> _EXERCISE PROMPT_
Produce a copy of every line in the records that holds the string "diode".

> _AVAILABLE DATA_
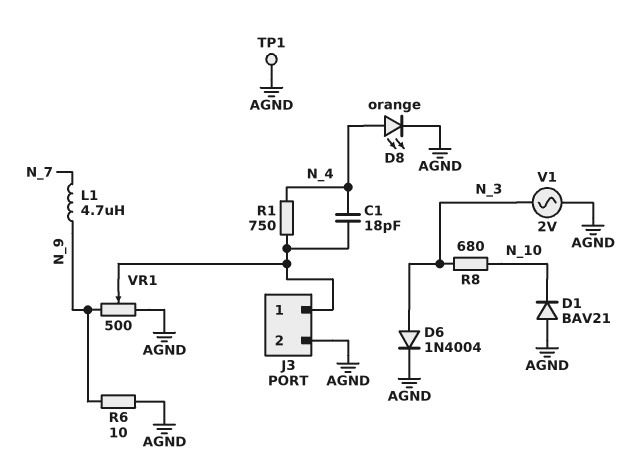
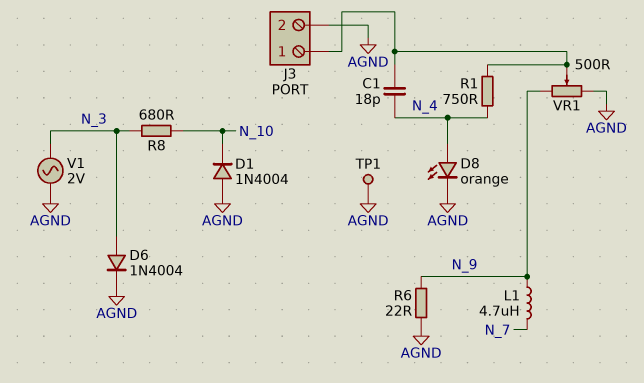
D1: diode BAV21 (A AGND, K N_10) -> diode 1N4004 (A AGND, K N_10)
R6: 10 (AGND, N_9) -> 22 (AGND, N_9)

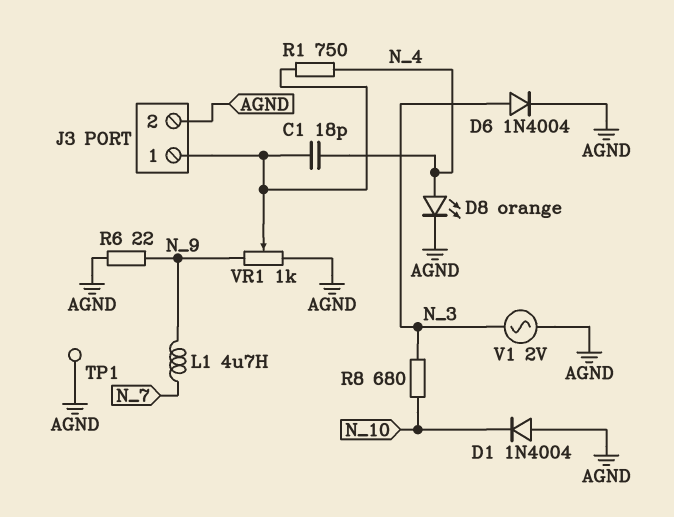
VR1: 500 (AGND, N_9, wiper J3/1) -> 1k (AGND, N_9, wiper J3/1)

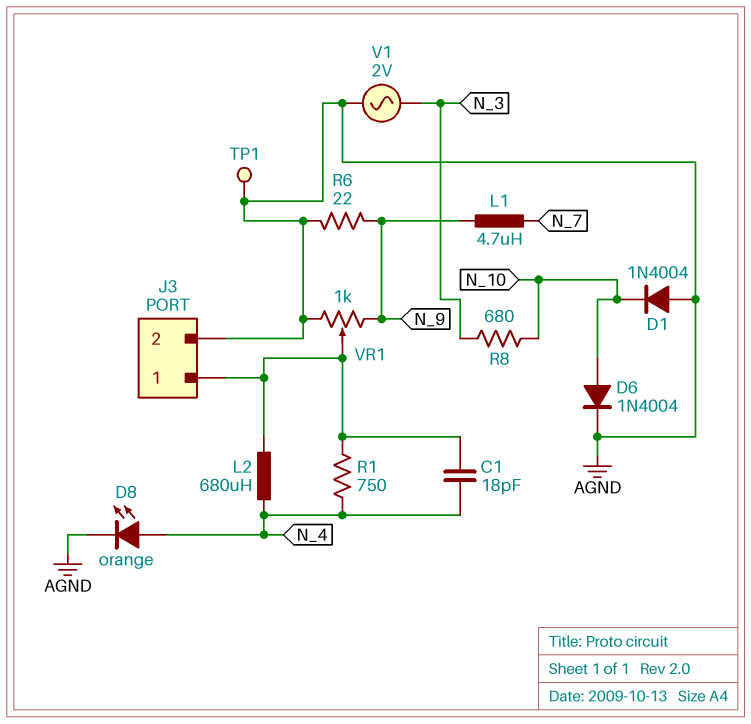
D6: diode 1N4004 (A N_3, K AGND) -> diode 1N4004 (A N_10, K AGND)
L2: none -> 680uH (J3/1, N_4)

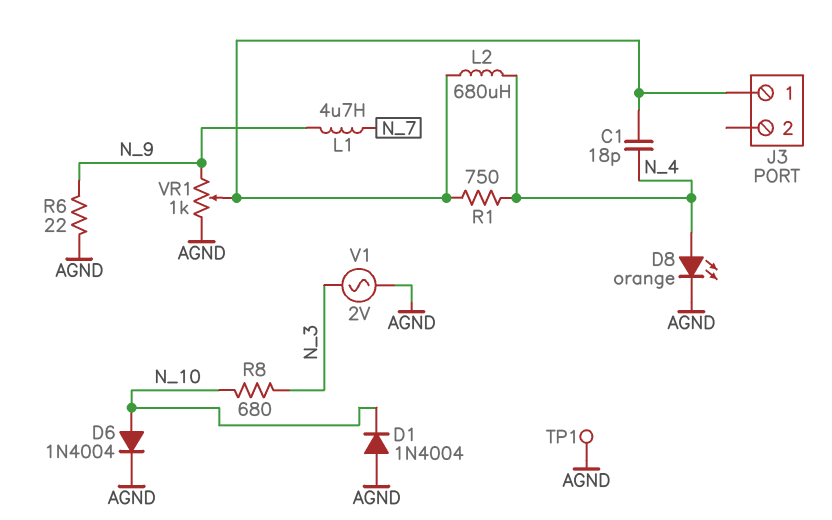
J3 pin 2: AGND -> none

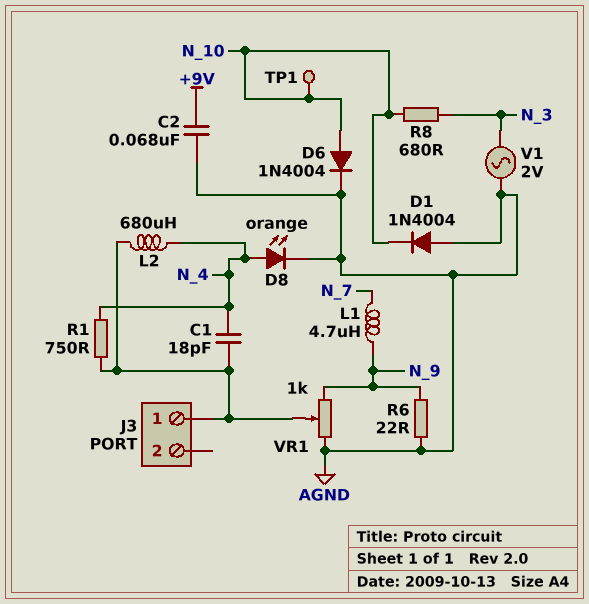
C2: none -> 68nF (+9V, AGND)
TP1: test point (AGND) -> test point (N_10)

> _OUTPUT OF THE EXERCISE_
D1: diode BAV21 (A AGND, K N_10) -> diode 1N4004 (A AGND, K N_10)
D6: diode 1N4004 (A N_3, K AGND) -> diode 1N4004 (A N_10, K AGND)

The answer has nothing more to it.